## What to work on
Work out the number of lines below containing the word "blue" and give nothing besides it.

Object change descriptions

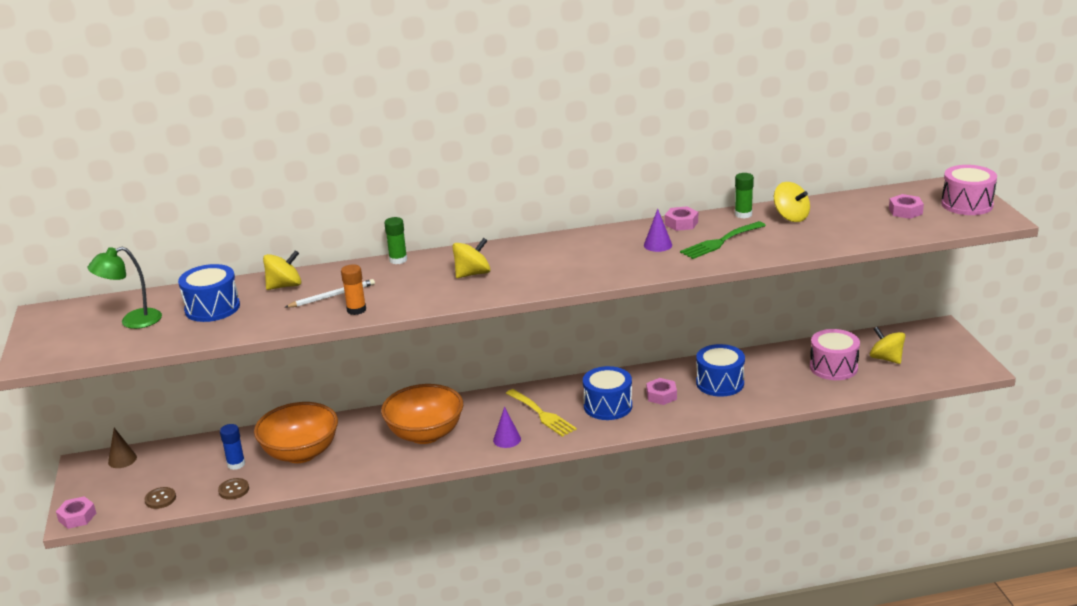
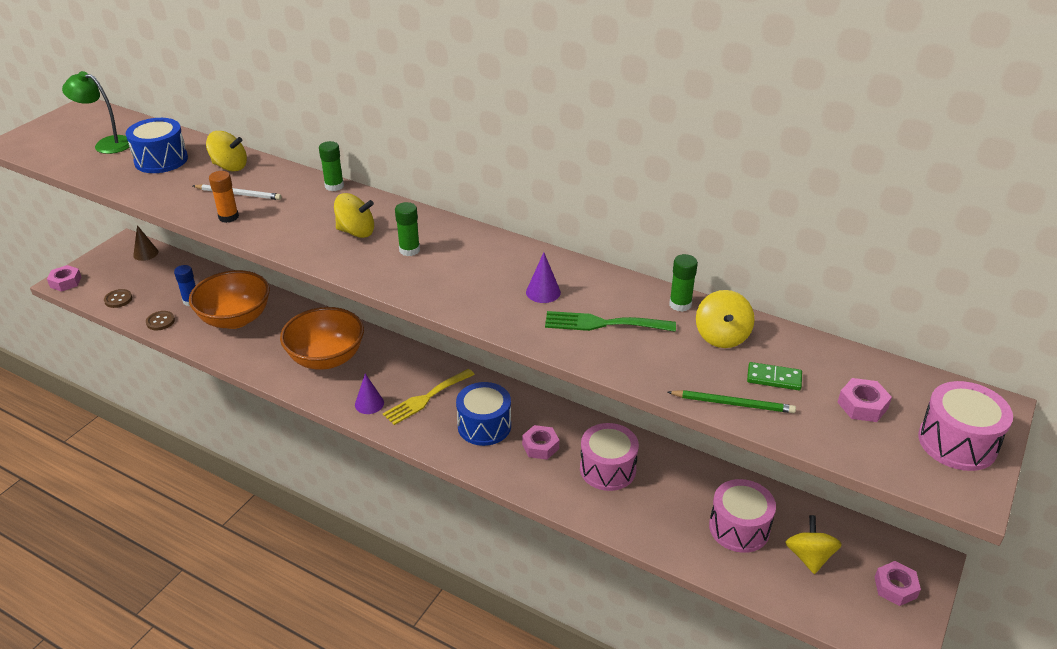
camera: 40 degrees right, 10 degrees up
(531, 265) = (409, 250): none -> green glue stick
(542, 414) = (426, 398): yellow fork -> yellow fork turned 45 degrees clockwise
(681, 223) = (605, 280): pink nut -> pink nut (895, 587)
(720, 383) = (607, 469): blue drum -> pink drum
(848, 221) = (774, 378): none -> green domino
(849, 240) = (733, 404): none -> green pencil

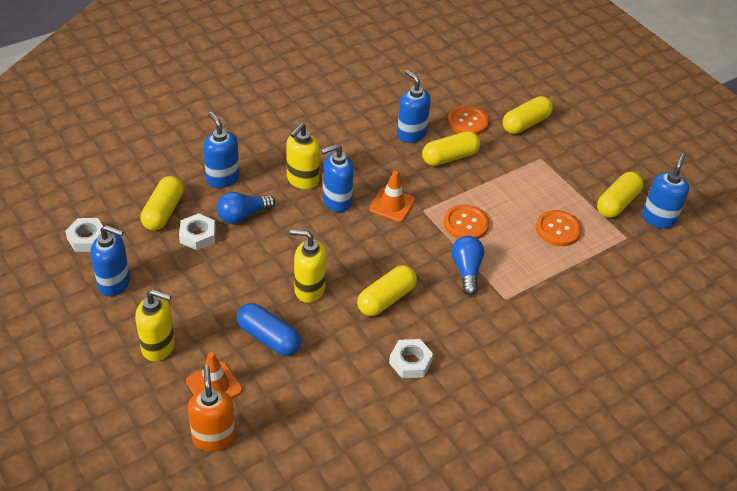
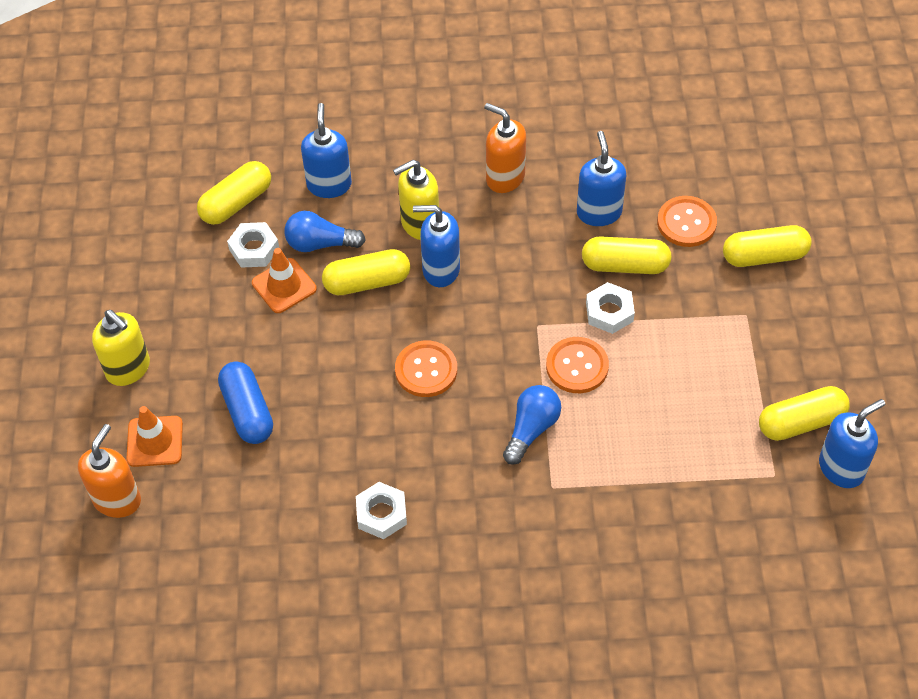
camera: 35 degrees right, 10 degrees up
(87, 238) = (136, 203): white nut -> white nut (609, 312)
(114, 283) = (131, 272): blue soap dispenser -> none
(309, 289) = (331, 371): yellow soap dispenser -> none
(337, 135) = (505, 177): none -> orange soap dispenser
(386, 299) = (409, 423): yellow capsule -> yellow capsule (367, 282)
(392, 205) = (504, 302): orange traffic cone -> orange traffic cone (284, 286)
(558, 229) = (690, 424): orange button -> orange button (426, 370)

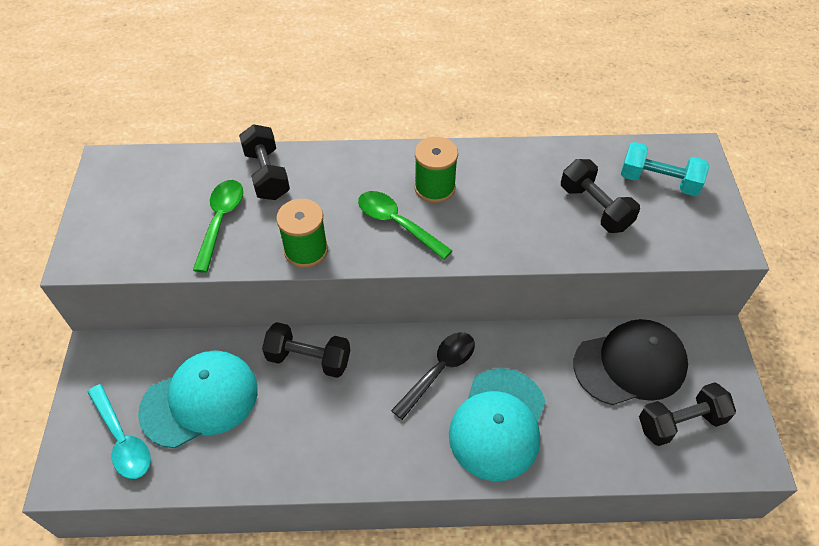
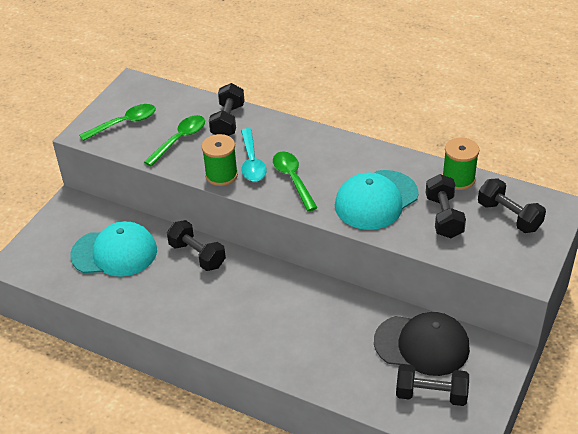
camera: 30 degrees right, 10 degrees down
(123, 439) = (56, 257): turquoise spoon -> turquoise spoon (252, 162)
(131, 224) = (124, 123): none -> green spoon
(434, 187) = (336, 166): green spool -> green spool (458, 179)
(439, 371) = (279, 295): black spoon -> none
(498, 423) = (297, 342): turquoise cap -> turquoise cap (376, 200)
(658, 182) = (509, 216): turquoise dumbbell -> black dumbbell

## Written solution
2